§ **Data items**
··········
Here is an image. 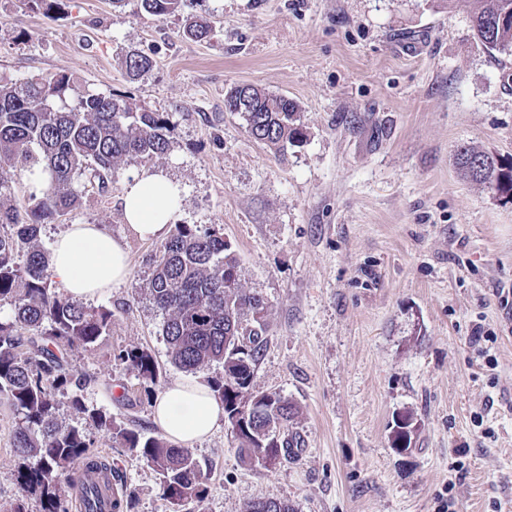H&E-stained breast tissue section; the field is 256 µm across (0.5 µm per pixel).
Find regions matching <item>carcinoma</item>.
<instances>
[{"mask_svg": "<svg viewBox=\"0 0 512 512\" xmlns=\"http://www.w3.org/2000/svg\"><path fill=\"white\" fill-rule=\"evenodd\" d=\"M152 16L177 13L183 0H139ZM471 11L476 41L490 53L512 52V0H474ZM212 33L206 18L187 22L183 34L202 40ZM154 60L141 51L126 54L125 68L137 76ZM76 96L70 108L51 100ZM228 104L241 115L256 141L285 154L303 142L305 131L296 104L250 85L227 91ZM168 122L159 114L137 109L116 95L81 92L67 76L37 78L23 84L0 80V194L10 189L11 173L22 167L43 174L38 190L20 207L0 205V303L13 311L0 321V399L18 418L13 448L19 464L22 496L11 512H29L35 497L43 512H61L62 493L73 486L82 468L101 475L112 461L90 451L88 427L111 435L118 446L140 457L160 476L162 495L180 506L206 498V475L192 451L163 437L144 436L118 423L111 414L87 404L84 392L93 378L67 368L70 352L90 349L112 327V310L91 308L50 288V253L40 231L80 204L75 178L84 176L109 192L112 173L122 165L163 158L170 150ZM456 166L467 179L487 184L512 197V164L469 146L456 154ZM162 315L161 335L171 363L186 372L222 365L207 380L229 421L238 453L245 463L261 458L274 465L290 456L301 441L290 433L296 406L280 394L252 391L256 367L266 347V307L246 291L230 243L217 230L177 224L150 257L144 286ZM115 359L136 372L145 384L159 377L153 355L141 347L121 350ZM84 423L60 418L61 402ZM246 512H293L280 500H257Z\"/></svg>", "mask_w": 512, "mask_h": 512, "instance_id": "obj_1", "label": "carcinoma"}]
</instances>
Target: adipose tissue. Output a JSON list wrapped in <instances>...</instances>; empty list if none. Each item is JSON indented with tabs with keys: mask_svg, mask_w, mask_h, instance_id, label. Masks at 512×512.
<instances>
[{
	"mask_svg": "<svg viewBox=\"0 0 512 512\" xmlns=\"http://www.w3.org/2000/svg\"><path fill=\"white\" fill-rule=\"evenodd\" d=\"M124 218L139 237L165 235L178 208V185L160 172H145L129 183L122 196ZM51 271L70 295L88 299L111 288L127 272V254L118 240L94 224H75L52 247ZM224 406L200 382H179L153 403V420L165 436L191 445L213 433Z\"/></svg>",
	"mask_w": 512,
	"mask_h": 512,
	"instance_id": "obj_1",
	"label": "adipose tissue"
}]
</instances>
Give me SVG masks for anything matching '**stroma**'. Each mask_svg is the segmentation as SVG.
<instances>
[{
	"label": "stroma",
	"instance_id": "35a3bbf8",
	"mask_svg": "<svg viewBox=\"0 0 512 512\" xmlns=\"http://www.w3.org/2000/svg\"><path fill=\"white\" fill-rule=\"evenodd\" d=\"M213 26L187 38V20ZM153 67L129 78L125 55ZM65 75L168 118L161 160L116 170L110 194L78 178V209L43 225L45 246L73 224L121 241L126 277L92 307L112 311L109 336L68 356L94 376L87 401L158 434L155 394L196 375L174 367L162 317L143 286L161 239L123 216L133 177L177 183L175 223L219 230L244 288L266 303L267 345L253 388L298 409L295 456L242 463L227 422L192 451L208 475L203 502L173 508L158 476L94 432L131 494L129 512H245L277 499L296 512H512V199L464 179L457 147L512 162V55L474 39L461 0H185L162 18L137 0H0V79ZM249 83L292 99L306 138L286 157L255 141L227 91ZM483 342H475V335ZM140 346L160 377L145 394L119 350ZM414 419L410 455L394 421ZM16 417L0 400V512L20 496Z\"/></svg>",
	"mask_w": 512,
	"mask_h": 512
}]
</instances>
··········
§ **Short problem**
Give back the lines of the listing from the one with "Give me SVG" through the end, both included, exactly as written and with nothing added.

§ **Solution to this task**
Give me SVG masks for anything matching '**stroma**'. Each mask_svg is the segmentation as SVG.
<instances>
[{
	"label": "stroma",
	"instance_id": "35a3bbf8",
	"mask_svg": "<svg viewBox=\"0 0 512 512\" xmlns=\"http://www.w3.org/2000/svg\"><path fill=\"white\" fill-rule=\"evenodd\" d=\"M213 26L187 38V20ZM153 67L129 78L125 55ZM65 75L168 118L161 160L116 170L110 194L78 178V209L43 225L45 246L73 224L121 241L126 277L92 307L112 311L109 336L68 356L94 376L87 401L158 434L155 394L196 375L174 367L162 317L143 286L161 239L123 216L133 177L177 183L175 223L219 230L244 288L266 303L267 345L253 388L298 409L295 456L242 463L227 422L192 451L208 475L203 502L173 508L158 476L94 432L131 494L129 512H245L277 499L296 512H512V199L464 179L457 147L512 162V55L474 39L461 0H185L162 18L137 0H0V79ZM249 83L292 99L306 138L286 157L255 141L227 91ZM483 342H475V335ZM140 346L160 377L145 394L119 350ZM414 419L410 455L394 421ZM16 417L0 400V512L20 496Z\"/></svg>",
	"mask_w": 512,
	"mask_h": 512
}]
</instances>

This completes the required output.